------ Given data ------

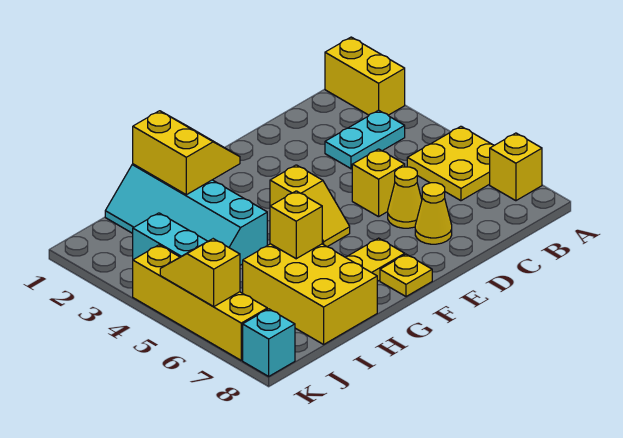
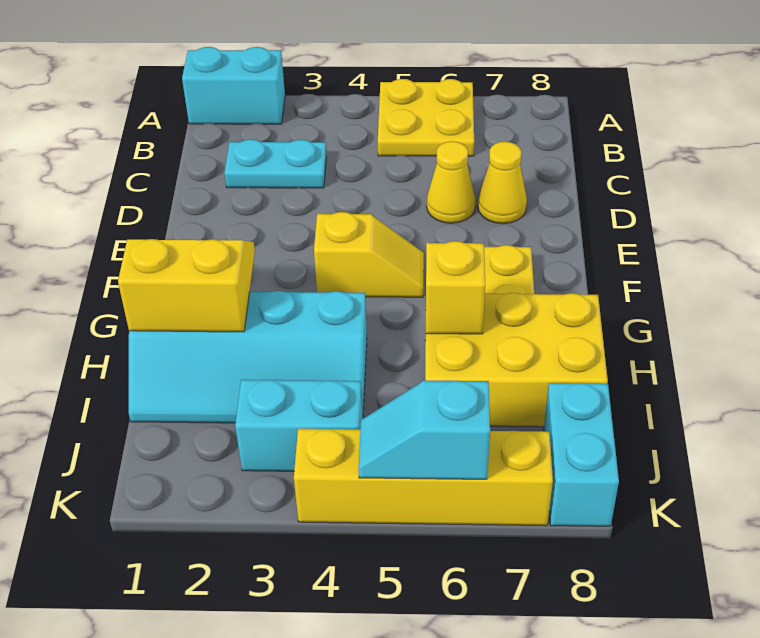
yellow brick A1:A2 level 1 -> cyan brick A1:A2 level 1
yellow brick A7 level 1 -> none
cyan plate B3:C3 level 1 -> cyan plate C2:C3 level 1
yellow brick D5 level 1 -> none
yellow plate F8 level 1 -> none
yellow slope K5:K6 level 2 top 6 -> cyan slope K5:K6 level 2 top 6
cyan brick K8 level 1 -> cyan brick J8:K8 level 1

------

Each line from the one containing "yellow brick D5 level 1 -> none" through the last line of the entries above is to be returned exactly, and no others.

## Exercise output
yellow brick D5 level 1 -> none
yellow plate F8 level 1 -> none
yellow slope K5:K6 level 2 top 6 -> cyan slope K5:K6 level 2 top 6
cyan brick K8 level 1 -> cyan brick J8:K8 level 1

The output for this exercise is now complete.